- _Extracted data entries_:
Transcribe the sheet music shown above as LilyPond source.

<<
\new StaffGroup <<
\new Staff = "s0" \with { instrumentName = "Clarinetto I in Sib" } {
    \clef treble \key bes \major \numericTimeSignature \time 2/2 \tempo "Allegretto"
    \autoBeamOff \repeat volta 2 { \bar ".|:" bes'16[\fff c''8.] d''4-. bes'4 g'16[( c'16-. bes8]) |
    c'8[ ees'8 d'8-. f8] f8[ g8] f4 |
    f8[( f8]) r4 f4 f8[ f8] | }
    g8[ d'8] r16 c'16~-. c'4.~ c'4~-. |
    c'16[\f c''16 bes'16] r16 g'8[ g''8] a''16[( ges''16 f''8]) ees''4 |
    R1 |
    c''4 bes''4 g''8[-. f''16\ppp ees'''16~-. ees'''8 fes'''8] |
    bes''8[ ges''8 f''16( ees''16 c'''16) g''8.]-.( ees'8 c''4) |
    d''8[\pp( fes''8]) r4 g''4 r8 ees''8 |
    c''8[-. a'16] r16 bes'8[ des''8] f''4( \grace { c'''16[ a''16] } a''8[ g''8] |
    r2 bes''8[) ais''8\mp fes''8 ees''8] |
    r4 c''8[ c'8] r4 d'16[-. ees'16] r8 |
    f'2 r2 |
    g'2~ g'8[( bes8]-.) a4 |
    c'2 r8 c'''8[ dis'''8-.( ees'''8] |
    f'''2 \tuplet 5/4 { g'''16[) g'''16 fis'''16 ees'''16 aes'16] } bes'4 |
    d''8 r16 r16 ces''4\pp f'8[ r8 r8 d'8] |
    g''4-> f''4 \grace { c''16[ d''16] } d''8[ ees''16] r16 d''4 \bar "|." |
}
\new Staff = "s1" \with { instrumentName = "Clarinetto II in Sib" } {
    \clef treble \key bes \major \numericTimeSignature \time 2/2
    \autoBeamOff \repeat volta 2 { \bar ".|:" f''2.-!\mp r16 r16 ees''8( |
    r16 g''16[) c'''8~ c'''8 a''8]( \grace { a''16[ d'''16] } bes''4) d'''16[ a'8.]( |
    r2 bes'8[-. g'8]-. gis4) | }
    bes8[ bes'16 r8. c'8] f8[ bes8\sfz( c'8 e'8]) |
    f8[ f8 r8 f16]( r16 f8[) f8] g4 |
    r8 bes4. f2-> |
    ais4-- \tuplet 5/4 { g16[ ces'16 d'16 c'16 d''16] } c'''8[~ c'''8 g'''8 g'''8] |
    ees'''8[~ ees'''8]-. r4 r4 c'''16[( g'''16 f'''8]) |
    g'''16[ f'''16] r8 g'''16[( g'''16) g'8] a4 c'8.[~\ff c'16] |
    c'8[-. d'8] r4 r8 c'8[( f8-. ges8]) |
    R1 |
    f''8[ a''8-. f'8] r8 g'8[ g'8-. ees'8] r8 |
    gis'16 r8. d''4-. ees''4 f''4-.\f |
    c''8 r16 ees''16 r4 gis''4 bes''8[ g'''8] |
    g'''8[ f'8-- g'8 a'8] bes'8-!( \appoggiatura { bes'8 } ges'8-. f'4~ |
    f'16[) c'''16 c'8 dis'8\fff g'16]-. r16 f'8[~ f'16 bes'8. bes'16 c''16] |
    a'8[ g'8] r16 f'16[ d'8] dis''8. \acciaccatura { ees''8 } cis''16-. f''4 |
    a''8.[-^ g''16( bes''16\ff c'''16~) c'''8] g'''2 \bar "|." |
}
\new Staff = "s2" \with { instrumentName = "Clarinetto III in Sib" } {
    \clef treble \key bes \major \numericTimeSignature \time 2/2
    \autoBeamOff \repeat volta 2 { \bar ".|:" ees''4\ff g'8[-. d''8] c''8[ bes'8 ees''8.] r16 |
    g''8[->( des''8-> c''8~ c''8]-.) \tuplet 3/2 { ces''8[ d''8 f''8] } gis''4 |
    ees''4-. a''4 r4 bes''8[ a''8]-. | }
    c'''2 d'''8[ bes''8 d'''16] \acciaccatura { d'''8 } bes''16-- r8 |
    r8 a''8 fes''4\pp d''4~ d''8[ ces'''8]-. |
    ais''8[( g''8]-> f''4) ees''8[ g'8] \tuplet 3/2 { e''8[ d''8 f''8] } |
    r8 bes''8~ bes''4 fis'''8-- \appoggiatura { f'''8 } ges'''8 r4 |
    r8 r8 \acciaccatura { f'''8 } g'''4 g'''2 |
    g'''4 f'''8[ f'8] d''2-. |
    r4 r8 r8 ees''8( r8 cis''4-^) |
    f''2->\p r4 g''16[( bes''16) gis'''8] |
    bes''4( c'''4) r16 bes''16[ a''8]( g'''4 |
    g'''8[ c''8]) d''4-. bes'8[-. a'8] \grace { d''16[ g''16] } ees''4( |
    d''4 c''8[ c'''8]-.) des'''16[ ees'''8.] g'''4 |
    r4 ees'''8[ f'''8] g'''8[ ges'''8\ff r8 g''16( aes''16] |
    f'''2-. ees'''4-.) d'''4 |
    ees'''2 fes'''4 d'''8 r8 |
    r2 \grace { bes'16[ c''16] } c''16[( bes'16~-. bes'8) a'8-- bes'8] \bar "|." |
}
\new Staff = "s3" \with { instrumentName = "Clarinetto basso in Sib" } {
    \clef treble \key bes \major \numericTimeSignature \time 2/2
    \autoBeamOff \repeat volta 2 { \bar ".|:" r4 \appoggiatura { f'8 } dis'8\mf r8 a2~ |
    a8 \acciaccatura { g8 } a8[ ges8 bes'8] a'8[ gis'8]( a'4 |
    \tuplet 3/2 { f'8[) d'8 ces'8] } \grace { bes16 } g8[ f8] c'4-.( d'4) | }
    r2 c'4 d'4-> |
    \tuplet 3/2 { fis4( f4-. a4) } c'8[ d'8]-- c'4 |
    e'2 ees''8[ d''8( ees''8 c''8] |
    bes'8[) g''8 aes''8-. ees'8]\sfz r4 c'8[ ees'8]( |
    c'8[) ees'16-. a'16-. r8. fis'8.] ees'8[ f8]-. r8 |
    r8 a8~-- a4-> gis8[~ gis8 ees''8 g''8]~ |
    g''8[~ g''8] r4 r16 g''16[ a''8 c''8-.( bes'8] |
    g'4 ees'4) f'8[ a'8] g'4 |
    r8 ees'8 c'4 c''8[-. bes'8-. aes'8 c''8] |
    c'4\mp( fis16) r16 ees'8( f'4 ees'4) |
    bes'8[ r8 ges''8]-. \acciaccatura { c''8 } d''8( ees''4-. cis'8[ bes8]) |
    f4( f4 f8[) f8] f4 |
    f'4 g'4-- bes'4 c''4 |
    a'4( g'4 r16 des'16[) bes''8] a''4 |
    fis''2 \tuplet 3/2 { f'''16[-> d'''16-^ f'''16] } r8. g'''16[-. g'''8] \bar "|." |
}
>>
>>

- _What you are asked to do_: Find every line in the entries above that contains the string "with", treating uppercase and lowercase as different, and copy each one.

- _Task answer_:
\new Staff = "s0" \with { instrumentName = "Clarinetto I in Sib" } {
\new Staff = "s1" \with { instrumentName = "Clarinetto II in Sib" } {
\new Staff = "s2" \with { instrumentName = "Clarinetto III in Sib" } {
\new Staff = "s3" \with { instrumentName = "Clarinetto basso in Sib" } {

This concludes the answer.